:: RECORDS FOR THE TASK ::

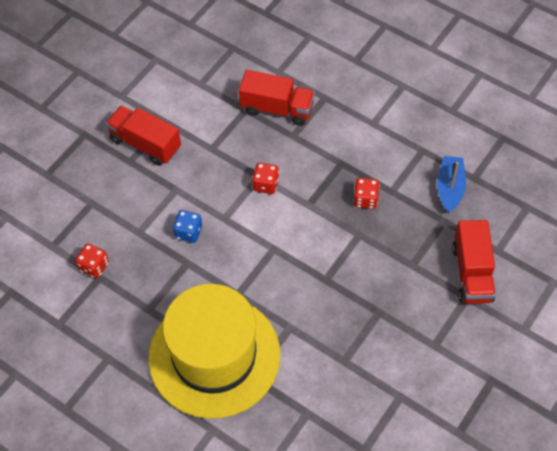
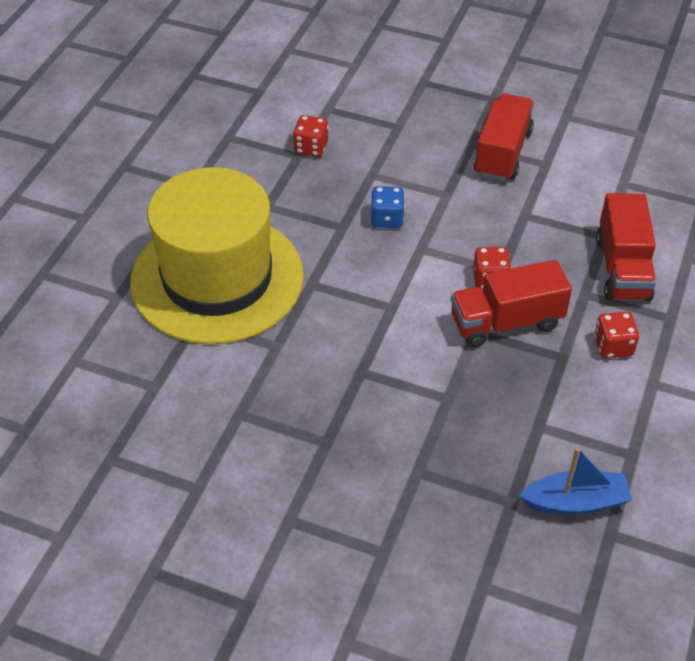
camera: 75 degrees right, 10 degrees down
red dice [353,178,380,209] -> red dice moved to [594,312,639,359]
red truck [452,220,496,304] -> red truck moved to [451,260,572,347]

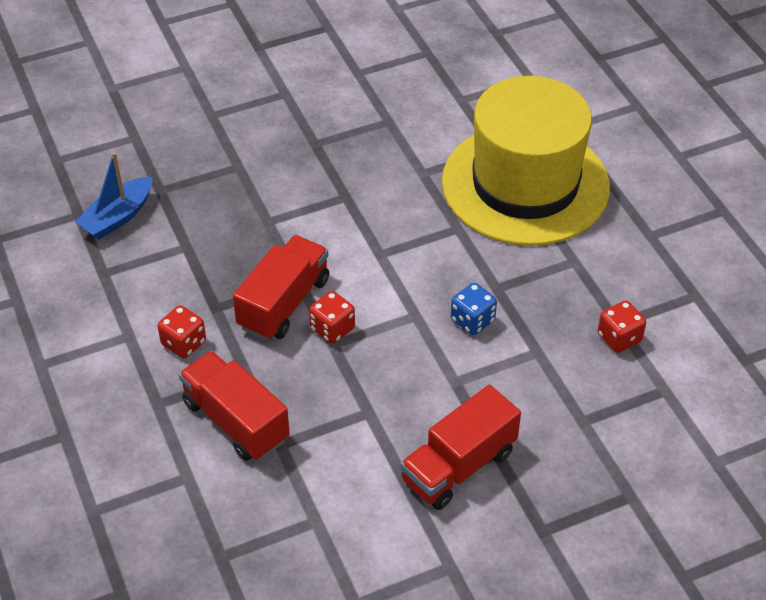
camera: 135 degrees right, 0 degrees up
red truck [474,93,534,181] -> red truck turned 75 degrees clockwise [400,385,521,510]

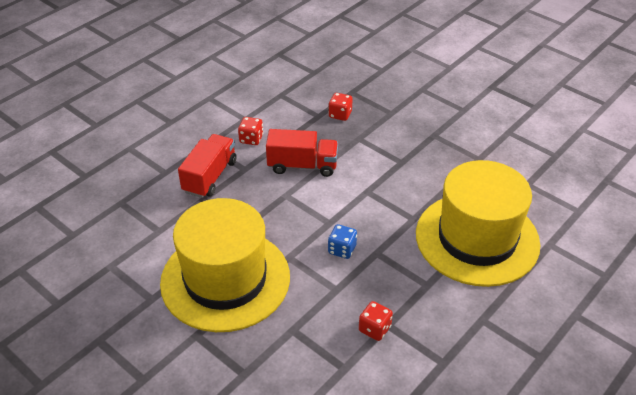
camera: 65 degrees right, 5 degrees down
blue boat [75,152,152,240] -> none
red dice [309,291,355,344] -> red dice moved to [328,93,352,121]
red truck [400,385,521,510] -> yellow hat [160,198,290,332]

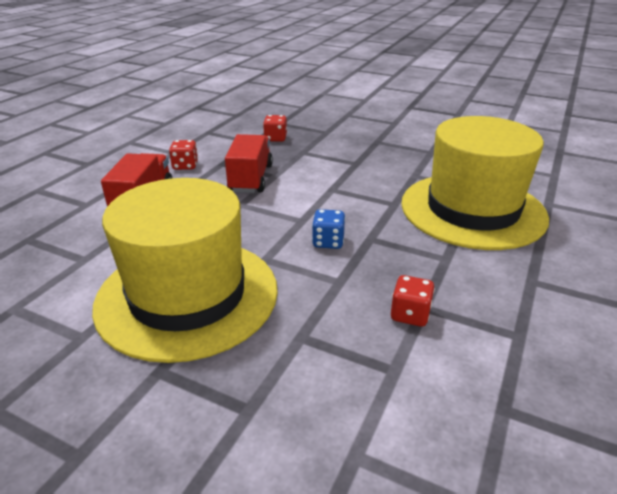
camera: 15 degrees left, 10 degrees down
red truck [266,129,338,177] -> red truck turned 75 degrees counterclockwise [225,134,273,193]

:::

EXERCISE PROMPT: Find the lines above that contain "truck" and give their count, with nothing added.

TASK ANSWER: 4